_RAW DATA:_

□ □ □ □ □ □ □

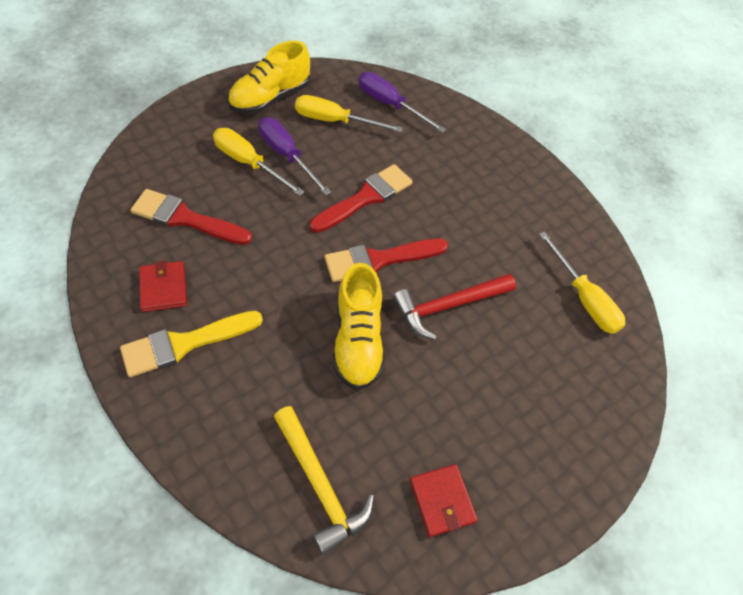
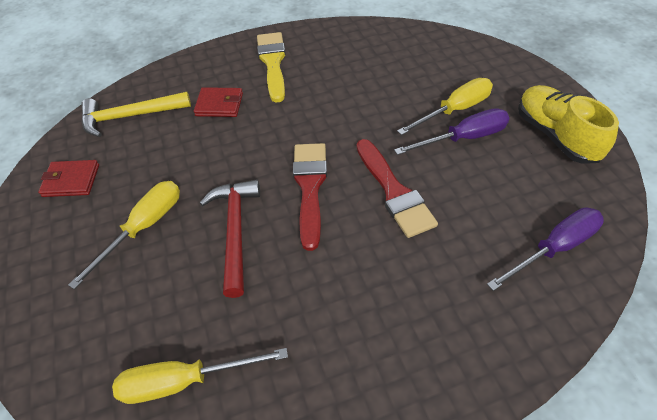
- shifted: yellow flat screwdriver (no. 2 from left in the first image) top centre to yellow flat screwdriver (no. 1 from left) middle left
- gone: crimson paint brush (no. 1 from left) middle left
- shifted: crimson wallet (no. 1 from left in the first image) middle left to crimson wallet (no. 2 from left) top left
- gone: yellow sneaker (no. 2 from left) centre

□ □ □ □ □ □ □

_YOUR ASSIGNMENT:_ Reproduce the material above in full, images excluded.

_SOLUTION:_
- shifted: yellow flat screwdriver (no. 2 from left in the first image) top centre to yellow flat screwdriver (no. 1 from left) middle left
- gone: crimson paint brush (no. 1 from left) middle left
- shifted: crimson wallet (no. 1 from left in the first image) middle left to crimson wallet (no. 2 from left) top left
- gone: yellow sneaker (no. 2 from left) centre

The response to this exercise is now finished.